What this task involves
Print out the full listing below, word for word.

Dataset
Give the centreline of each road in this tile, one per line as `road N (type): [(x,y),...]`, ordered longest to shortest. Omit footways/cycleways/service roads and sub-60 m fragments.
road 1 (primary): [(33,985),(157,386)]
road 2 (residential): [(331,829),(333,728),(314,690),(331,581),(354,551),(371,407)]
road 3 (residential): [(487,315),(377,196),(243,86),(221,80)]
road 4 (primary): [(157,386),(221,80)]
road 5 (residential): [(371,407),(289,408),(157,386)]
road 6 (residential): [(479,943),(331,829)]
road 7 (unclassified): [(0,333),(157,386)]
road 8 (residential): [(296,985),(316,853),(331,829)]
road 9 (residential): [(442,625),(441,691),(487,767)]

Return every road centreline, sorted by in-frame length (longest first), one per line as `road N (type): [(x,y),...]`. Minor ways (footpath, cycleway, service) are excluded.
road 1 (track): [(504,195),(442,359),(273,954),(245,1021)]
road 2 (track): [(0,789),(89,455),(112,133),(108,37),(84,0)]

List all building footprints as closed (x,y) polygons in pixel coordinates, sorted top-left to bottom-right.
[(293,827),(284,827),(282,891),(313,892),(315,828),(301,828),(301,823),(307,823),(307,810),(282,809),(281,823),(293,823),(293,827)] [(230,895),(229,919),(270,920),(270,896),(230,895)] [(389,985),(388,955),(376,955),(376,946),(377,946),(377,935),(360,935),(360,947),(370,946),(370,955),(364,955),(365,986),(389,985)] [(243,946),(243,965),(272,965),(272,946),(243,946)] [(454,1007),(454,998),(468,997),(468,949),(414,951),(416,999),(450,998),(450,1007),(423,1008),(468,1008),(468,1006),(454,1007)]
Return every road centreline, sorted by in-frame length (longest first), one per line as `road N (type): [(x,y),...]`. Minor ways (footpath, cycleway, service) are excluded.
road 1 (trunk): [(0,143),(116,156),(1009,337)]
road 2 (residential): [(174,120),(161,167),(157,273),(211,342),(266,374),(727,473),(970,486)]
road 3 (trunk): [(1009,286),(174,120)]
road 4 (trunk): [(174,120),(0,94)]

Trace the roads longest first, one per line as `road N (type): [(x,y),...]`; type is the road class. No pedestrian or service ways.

Result for this task
Give the centreline of each road in this tile, one per line as `road N (type): [(x,y),...]`, ordered longest to shortest. Omit footways/cycleways/service roads and sub-60 m fragments.
road 1 (primary): [(33,985),(157,386)]
road 2 (residential): [(331,829),(333,728),(314,690),(331,581),(354,551),(371,407)]
road 3 (residential): [(487,315),(377,196),(243,86),(221,80)]
road 4 (primary): [(157,386),(221,80)]
road 5 (residential): [(371,407),(289,408),(157,386)]
road 6 (residential): [(479,943),(331,829)]
road 7 (unclassified): [(0,333),(157,386)]
road 8 (residential): [(296,985),(316,853),(331,829)]
road 9 (residential): [(442,625),(441,691),(487,767)]

Return every road centreline, sorted by in-frame length (longest first), one per line as `road N (type): [(x,y),...]`. Minor ways (footpath, cycleway, service) are excluded.
road 1 (track): [(504,195),(442,359),(273,954),(245,1021)]
road 2 (track): [(0,789),(89,455),(112,133),(108,37),(84,0)]

List all building footprints as closed (x,y) polygons in pixel coordinates, sorted top-left to bottom-right.
[(293,827),(284,827),(282,891),(313,892),(315,828),(301,828),(301,823),(307,823),(307,810),(282,809),(281,823),(293,823),(293,827)] [(230,895),(229,919),(270,920),(270,896),(230,895)] [(389,985),(388,955),(376,955),(376,946),(377,946),(377,935),(360,935),(360,947),(370,946),(370,955),(364,955),(365,986),(389,985)] [(243,946),(243,965),(272,965),(272,946),(243,946)] [(454,1007),(454,998),(468,997),(468,949),(414,951),(416,999),(450,998),(450,1007),(423,1008),(468,1008),(468,1006),(454,1007)]
Return every road centreline, sorted by in-frame length (longest first), one per line as `road N (type): [(x,y),...]`. Minor ways (footpath, cycleway, service) are excluded.
road 1 (trunk): [(0,143),(116,156),(1009,337)]
road 2 (residential): [(174,120),(161,167),(157,273),(211,342),(266,374),(727,473),(970,486)]
road 3 (trunk): [(1009,286),(174,120)]
road 4 (trunk): [(174,120),(0,94)]

Trace the roads longest first, one per line as `road N (type): [(x,y),...]`; type is the road class. No pedestrian or service ways.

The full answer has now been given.